*** Begin section ***

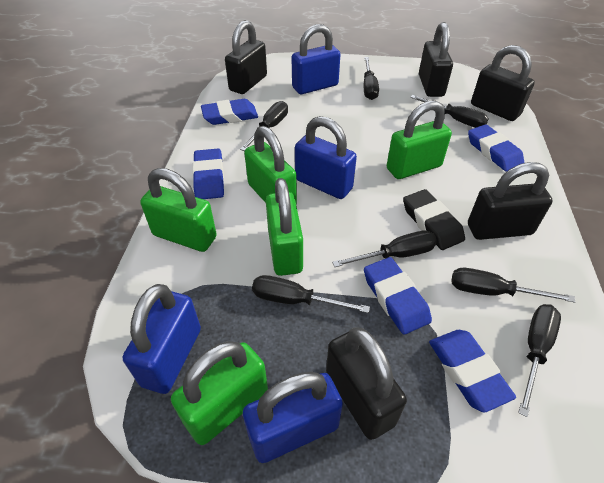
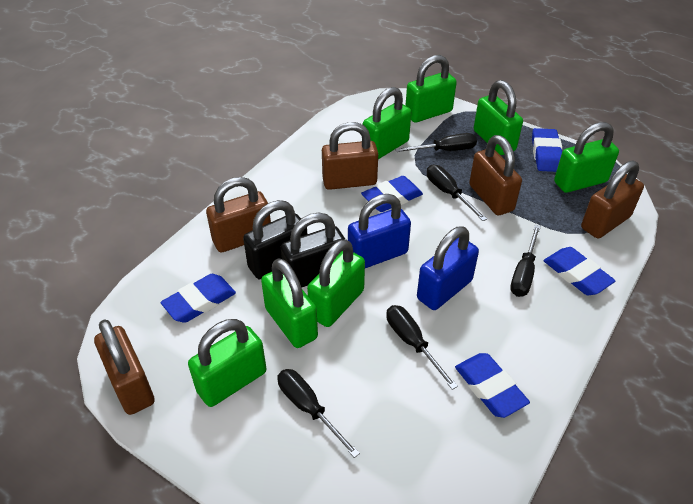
black eraser: 1 -> 0
black padlock: 5 -> 2
black screwdriver: 7 -> 5
blue padlock: 4 -> 2
brown padlock: 0 -> 5
green padlock: 5 -> 7

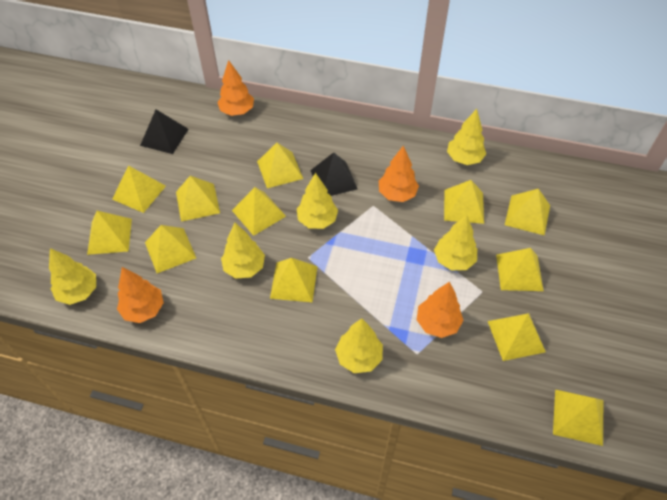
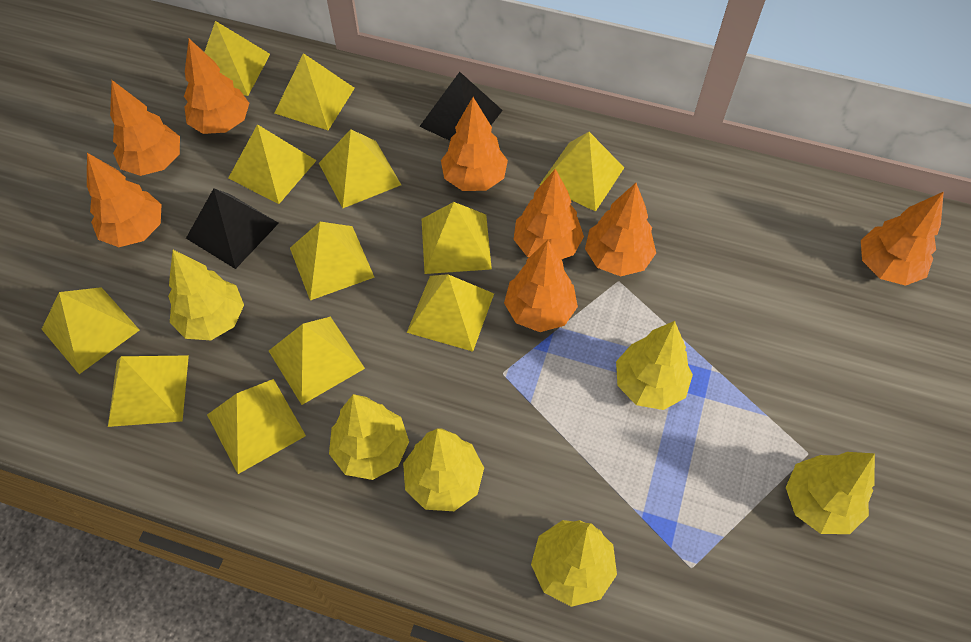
orange tree: 4 -> 8

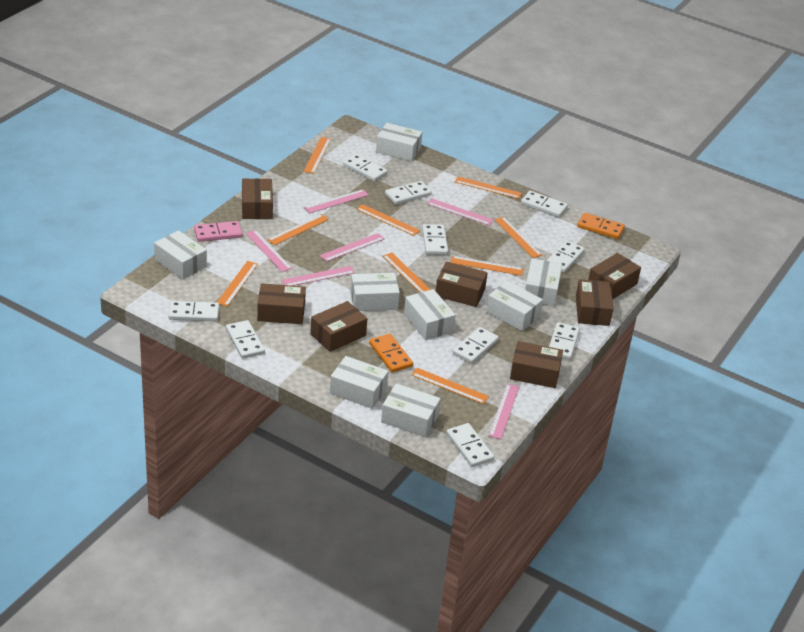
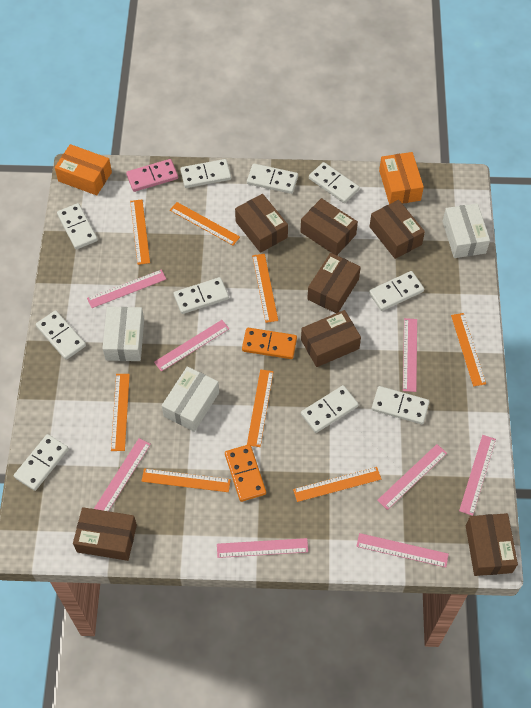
orange box: 0 -> 2
orange ruler: 9 -> 8
pink ruler: 6 -> 8
white box: 8 -> 3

*** End section ***

**Task directions**:
Drop the pictures; repeat the listing above exactly.

**Exercise response**:
black eraser: 1 -> 0
black padlock: 5 -> 2
black screwdriver: 7 -> 5
blue padlock: 4 -> 2
brown padlock: 0 -> 5
green padlock: 5 -> 7

orange tree: 4 -> 8

orange box: 0 -> 2
orange ruler: 9 -> 8
pink ruler: 6 -> 8
white box: 8 -> 3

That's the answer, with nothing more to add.